## Required work
How many lines in the records below contain the string "kern"? Case must match. Reply with the number alone.

## Raw data
..........

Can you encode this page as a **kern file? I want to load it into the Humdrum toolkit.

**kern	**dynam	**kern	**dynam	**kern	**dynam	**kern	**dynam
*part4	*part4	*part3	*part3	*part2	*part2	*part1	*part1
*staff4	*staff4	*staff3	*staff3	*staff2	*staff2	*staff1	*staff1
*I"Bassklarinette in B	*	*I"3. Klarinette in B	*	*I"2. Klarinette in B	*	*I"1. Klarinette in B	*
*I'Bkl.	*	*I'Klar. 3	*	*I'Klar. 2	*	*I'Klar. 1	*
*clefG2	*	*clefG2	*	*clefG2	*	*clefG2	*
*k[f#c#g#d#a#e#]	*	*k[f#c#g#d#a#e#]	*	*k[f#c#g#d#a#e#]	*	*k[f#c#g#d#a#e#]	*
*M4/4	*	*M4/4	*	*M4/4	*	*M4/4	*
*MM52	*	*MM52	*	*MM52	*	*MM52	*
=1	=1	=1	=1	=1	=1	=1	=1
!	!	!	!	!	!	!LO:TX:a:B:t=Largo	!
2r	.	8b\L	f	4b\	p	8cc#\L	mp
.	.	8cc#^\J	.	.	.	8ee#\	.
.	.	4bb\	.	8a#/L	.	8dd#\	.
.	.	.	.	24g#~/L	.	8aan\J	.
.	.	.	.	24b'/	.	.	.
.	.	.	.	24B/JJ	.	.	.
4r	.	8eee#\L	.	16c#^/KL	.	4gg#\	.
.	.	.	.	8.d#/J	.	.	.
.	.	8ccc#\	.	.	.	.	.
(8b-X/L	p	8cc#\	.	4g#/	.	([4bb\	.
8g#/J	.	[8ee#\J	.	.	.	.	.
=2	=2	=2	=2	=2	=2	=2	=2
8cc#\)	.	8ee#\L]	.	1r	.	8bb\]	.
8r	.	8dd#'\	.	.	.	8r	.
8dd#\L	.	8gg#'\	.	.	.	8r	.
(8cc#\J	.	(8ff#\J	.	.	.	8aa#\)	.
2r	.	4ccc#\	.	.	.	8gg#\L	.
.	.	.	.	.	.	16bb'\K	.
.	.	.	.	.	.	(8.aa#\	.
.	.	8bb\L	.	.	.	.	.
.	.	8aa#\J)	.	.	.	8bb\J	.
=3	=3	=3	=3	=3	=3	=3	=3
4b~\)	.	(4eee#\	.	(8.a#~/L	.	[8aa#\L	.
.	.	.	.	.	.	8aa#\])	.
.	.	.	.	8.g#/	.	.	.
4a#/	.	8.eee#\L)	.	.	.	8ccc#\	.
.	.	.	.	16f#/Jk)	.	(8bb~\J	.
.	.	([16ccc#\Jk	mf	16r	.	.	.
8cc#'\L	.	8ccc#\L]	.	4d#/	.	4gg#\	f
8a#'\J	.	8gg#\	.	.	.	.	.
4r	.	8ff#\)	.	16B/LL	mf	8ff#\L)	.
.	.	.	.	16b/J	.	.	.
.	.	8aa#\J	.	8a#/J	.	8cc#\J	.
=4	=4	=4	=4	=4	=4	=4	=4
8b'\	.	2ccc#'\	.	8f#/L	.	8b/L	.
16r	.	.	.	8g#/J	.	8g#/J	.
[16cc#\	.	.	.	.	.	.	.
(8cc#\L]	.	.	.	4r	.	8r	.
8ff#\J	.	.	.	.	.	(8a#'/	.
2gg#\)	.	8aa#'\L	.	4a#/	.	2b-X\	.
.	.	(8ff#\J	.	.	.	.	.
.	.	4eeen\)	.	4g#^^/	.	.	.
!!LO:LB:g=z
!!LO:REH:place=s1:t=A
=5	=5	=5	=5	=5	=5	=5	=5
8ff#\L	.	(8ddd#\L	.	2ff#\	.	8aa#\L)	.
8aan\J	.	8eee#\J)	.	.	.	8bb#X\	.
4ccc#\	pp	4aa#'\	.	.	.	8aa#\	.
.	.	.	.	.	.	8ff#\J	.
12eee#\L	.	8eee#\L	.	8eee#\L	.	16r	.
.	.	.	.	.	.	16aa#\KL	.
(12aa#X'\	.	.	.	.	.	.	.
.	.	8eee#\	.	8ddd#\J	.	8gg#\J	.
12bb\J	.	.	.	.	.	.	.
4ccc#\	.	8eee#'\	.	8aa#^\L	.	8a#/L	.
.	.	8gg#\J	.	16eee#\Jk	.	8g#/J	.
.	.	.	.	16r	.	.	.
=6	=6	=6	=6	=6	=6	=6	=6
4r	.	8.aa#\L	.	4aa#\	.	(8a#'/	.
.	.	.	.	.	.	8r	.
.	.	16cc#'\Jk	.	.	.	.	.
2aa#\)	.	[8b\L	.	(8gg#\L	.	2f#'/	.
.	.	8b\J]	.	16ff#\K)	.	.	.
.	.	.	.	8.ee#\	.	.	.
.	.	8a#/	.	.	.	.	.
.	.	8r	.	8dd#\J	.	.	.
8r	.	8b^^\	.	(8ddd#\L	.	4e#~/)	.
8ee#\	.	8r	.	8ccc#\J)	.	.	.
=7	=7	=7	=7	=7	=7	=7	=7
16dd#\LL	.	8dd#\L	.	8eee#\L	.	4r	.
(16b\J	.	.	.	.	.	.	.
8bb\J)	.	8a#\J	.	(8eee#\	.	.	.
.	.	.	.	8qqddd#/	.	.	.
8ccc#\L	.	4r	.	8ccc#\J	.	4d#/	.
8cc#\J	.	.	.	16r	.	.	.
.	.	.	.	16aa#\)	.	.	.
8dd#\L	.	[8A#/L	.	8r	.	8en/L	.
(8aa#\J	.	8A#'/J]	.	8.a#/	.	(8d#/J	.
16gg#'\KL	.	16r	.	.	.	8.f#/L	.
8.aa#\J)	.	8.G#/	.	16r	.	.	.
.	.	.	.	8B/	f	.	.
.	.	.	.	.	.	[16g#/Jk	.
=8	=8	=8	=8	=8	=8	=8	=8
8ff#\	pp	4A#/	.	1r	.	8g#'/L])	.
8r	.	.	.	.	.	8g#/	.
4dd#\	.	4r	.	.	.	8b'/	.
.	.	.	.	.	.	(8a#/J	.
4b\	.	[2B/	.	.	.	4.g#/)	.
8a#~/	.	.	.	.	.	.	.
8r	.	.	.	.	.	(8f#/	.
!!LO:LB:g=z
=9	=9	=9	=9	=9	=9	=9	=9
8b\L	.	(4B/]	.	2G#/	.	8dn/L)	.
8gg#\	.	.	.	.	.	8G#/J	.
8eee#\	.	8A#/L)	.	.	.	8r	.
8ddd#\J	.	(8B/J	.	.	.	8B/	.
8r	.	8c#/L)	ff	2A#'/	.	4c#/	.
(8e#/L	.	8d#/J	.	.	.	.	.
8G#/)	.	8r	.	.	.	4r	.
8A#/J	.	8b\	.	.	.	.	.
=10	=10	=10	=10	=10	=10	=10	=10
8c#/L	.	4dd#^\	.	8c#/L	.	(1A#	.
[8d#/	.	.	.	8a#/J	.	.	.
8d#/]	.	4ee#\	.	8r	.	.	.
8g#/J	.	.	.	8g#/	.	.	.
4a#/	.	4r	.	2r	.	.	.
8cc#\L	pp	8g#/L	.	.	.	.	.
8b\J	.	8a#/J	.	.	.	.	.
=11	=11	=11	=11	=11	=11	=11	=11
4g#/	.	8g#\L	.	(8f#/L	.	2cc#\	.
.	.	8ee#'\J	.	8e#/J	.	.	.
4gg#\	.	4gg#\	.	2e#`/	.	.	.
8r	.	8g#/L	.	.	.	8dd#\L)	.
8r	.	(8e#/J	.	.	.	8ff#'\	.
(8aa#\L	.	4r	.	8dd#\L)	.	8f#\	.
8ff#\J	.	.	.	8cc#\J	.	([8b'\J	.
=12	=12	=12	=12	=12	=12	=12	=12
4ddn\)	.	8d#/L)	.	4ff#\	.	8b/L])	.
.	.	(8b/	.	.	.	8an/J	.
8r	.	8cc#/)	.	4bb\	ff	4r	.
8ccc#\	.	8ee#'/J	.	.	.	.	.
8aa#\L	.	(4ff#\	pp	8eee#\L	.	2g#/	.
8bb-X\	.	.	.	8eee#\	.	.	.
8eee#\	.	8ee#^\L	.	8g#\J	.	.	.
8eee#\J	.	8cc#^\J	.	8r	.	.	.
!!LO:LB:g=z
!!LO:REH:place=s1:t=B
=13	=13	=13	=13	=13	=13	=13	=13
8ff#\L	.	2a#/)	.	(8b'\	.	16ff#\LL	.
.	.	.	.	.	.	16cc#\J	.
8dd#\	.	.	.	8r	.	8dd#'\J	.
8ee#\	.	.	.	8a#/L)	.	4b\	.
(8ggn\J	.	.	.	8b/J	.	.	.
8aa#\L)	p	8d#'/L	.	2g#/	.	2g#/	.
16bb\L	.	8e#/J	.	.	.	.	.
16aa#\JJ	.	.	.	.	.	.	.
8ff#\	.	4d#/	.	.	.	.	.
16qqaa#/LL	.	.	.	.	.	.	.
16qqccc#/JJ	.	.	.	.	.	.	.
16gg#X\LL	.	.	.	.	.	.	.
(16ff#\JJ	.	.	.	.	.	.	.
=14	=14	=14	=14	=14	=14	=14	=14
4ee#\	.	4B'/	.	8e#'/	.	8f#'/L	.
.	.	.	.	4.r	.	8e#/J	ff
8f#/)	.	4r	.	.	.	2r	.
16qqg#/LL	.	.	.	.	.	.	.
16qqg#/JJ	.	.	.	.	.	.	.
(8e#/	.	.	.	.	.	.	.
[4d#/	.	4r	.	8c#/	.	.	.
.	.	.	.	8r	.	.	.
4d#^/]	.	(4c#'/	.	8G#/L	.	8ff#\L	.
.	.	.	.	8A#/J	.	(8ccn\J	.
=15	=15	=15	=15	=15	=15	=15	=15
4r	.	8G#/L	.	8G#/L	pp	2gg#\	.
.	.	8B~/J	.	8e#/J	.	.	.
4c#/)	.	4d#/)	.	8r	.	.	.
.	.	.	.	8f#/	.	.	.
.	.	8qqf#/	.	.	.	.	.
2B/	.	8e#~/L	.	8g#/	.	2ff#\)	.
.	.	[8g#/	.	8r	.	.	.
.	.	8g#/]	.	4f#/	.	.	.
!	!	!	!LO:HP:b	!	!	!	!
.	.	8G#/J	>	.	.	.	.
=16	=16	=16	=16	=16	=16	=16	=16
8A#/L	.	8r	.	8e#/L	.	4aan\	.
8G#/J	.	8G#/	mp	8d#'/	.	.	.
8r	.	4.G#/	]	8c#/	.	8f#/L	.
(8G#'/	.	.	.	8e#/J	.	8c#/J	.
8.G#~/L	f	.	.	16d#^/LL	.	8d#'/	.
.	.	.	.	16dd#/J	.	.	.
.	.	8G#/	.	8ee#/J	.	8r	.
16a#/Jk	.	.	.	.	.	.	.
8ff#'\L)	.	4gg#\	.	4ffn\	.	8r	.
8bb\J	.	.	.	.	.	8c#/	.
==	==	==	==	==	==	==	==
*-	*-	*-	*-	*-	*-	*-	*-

..........

## Result of this exercise
2